Excerpts from a dataset —

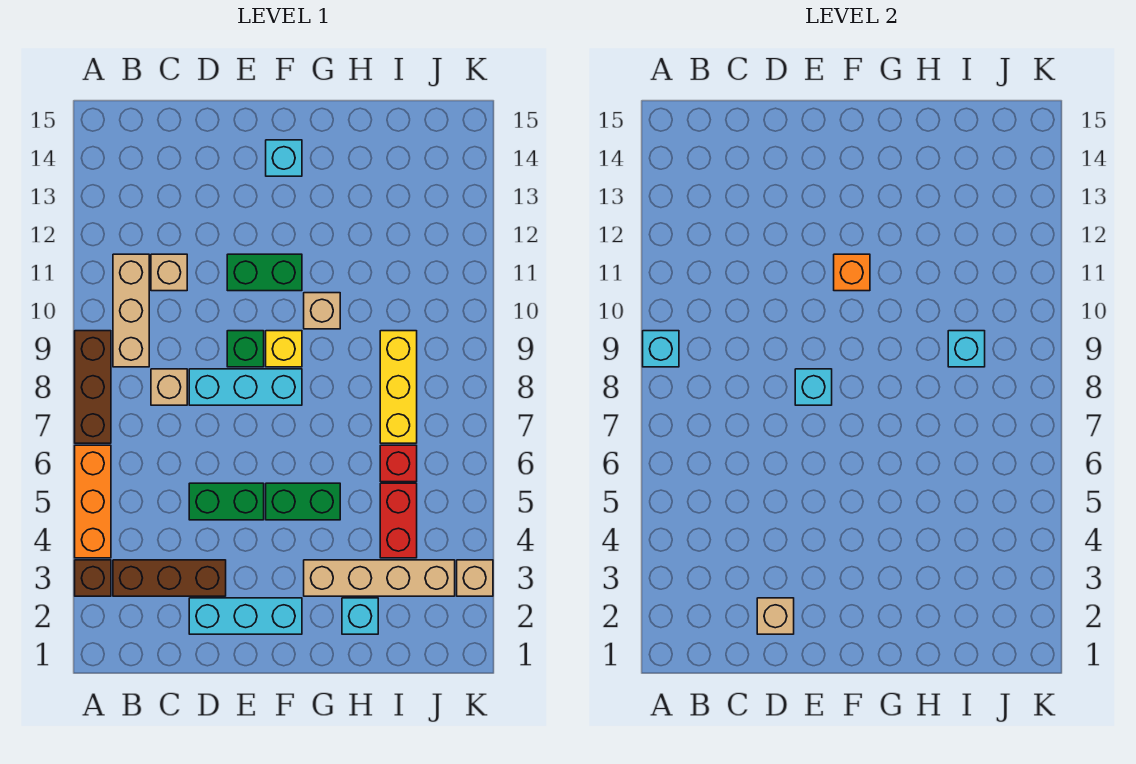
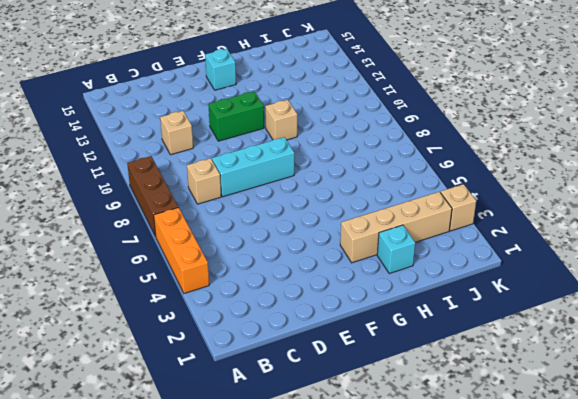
none -> brown brick A3 level 1
none -> brown brick B3:D3 level 1
none -> tan brick B9:B11 level 1

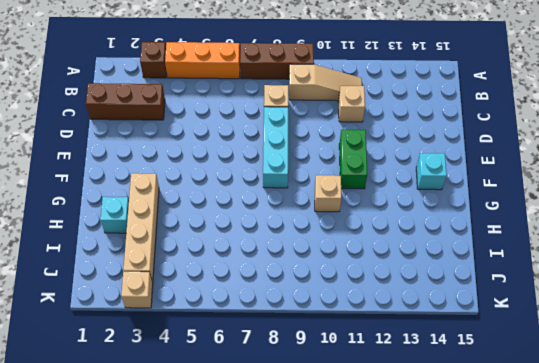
tan slope B9:B11 level 1 top 9 -> tan brick B9:B11 level 1
brown brick C1:C3 level 1 -> brown brick B3:D3 level 1
none -> cyan brick D2:F2 level 1
none -> green brick D5:E5 level 1
none -> green brick E9 level 1

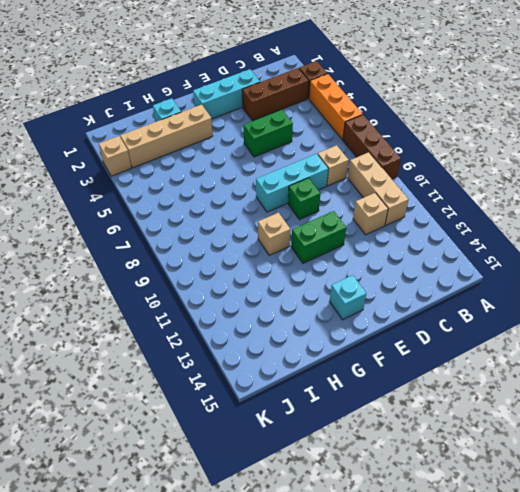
none -> green brick F5:G5 level 1
none -> yellow brick F9 level 1
none -> red brick I4:I5 level 1

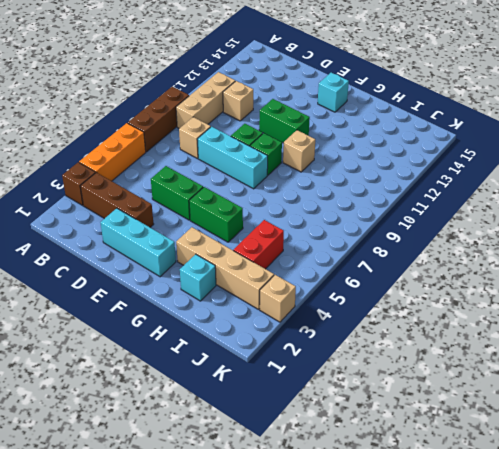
green brick F9 level 1 -> yellow brick F9 level 1
none -> red brick I6 level 1
none -> yellow brick I7:I9 level 1
none -> cyan brick A9 level 2

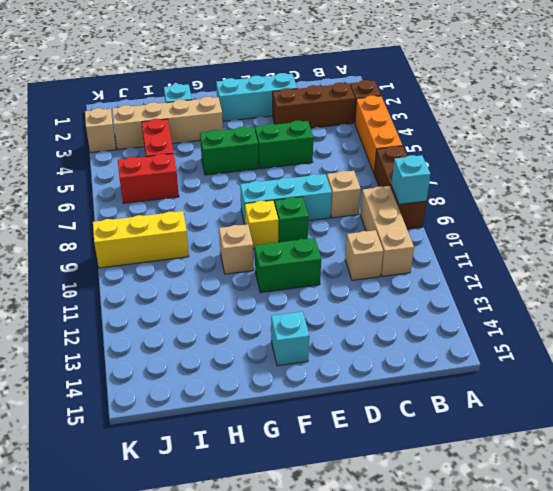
red brick I6:J6 level 1 -> red brick I6 level 1
yellow brick I9:K9 level 1 -> yellow brick I7:I9 level 1
none -> tan brick D2 level 2
none -> cyan brick E8 level 2
none -> orange brick F11 level 2

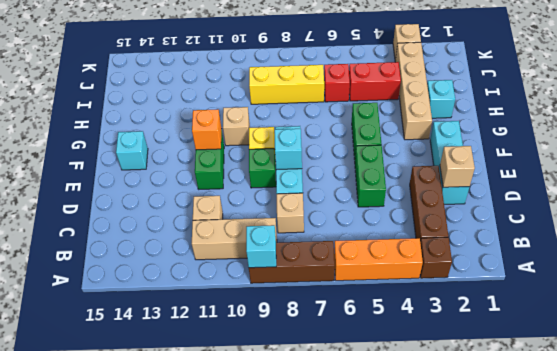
none -> cyan brick I9 level 2

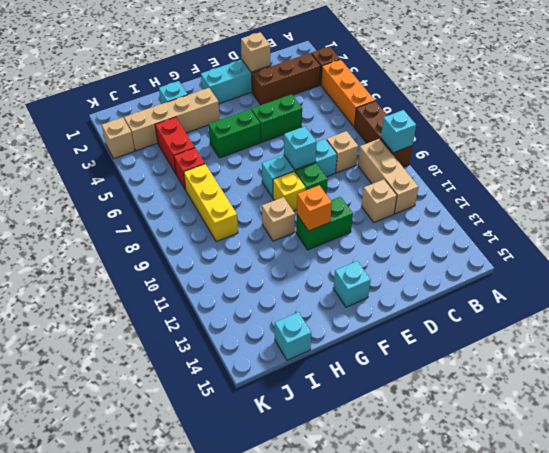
cyan brick I15 level 1 -> cyan brick I9 level 2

How to complete this task — From the records above, return each line where "cyan" occurs.

Answer to the problem —
none -> cyan brick D2:F2 level 1
none -> cyan brick A9 level 2
none -> cyan brick E8 level 2
none -> cyan brick I9 level 2
cyan brick I15 level 1 -> cyan brick I9 level 2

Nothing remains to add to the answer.